Start of Given records

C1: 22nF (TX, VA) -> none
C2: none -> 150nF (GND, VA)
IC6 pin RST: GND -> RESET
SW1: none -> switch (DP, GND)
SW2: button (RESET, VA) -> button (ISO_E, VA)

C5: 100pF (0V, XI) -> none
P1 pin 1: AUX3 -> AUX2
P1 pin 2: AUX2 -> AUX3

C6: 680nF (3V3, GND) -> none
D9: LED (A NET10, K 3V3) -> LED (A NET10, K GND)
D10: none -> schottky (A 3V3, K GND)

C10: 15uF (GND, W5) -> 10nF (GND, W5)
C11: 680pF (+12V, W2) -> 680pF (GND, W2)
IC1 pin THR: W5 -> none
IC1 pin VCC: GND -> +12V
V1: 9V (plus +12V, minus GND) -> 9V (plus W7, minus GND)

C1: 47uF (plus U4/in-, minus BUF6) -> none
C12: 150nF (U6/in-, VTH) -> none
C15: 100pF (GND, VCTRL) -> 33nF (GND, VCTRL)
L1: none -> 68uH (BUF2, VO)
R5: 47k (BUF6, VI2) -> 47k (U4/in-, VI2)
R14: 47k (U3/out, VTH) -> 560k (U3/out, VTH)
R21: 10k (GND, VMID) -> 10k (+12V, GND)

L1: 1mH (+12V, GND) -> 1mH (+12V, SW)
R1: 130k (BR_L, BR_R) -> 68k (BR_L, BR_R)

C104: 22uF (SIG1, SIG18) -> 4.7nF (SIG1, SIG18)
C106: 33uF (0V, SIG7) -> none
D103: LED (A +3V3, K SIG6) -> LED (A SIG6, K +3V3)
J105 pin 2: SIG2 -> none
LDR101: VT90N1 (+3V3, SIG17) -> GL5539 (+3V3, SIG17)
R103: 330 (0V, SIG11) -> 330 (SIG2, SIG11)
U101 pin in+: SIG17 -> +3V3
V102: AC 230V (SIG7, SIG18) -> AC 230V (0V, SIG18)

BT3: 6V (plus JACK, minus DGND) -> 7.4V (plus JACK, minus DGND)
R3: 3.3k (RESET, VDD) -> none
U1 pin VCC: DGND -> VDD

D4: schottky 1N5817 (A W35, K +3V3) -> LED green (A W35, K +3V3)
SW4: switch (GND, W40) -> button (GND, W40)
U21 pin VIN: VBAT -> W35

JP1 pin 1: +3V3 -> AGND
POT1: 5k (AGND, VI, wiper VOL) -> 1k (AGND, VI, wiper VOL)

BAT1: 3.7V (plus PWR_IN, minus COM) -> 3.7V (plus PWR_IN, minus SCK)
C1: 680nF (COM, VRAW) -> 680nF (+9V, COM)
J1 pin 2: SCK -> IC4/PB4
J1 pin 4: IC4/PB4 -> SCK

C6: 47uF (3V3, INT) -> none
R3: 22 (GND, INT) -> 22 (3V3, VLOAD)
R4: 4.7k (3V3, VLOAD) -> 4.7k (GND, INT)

End of Given records

## Brief
Each line of the data should be reproduced exactly as it appears.

## Written solution
C1: 22nF (TX, VA) -> none
C2: none -> 150nF (GND, VA)
IC6 pin RST: GND -> RESET
SW1: none -> switch (DP, GND)
SW2: button (RESET, VA) -> button (ISO_E, VA)

C5: 100pF (0V, XI) -> none
P1 pin 1: AUX3 -> AUX2
P1 pin 2: AUX2 -> AUX3

C6: 680nF (3V3, GND) -> none
D9: LED (A NET10, K 3V3) -> LED (A NET10, K GND)
D10: none -> schottky (A 3V3, K GND)

C10: 15uF (GND, W5) -> 10nF (GND, W5)
C11: 680pF (+12V, W2) -> 680pF (GND, W2)
IC1 pin THR: W5 -> none
IC1 pin VCC: GND -> +12V
V1: 9V (plus +12V, minus GND) -> 9V (plus W7, minus GND)

C1: 47uF (plus U4/in-, minus BUF6) -> none
C12: 150nF (U6/in-, VTH) -> none
C15: 100pF (GND, VCTRL) -> 33nF (GND, VCTRL)
L1: none -> 68uH (BUF2, VO)
R5: 47k (BUF6, VI2) -> 47k (U4/in-, VI2)
R14: 47k (U3/out, VTH) -> 560k (U3/out, VTH)
R21: 10k (GND, VMID) -> 10k (+12V, GND)

L1: 1mH (+12V, GND) -> 1mH (+12V, SW)
R1: 130k (BR_L, BR_R) -> 68k (BR_L, BR_R)

C104: 22uF (SIG1, SIG18) -> 4.7nF (SIG1, SIG18)
C106: 33uF (0V, SIG7) -> none
D103: LED (A +3V3, K SIG6) -> LED (A SIG6, K +3V3)
J105 pin 2: SIG2 -> none
LDR101: VT90N1 (+3V3, SIG17) -> GL5539 (+3V3, SIG17)
R103: 330 (0V, SIG11) -> 330 (SIG2, SIG11)
U101 pin in+: SIG17 -> +3V3
V102: AC 230V (SIG7, SIG18) -> AC 230V (0V, SIG18)

BT3: 6V (plus JACK, minus DGND) -> 7.4V (plus JACK, minus DGND)
R3: 3.3k (RESET, VDD) -> none
U1 pin VCC: DGND -> VDD

D4: schottky 1N5817 (A W35, K +3V3) -> LED green (A W35, K +3V3)
SW4: switch (GND, W40) -> button (GND, W40)
U21 pin VIN: VBAT -> W35

JP1 pin 1: +3V3 -> AGND
POT1: 5k (AGND, VI, wiper VOL) -> 1k (AGND, VI, wiper VOL)

BAT1: 3.7V (plus PWR_IN, minus COM) -> 3.7V (plus PWR_IN, minus SCK)
C1: 680nF (COM, VRAW) -> 680nF (+9V, COM)
J1 pin 2: SCK -> IC4/PB4
J1 pin 4: IC4/PB4 -> SCK

C6: 47uF (3V3, INT) -> none
R3: 22 (GND, INT) -> 22 (3V3, VLOAD)
R4: 4.7k (3V3, VLOAD) -> 4.7k (GND, INT)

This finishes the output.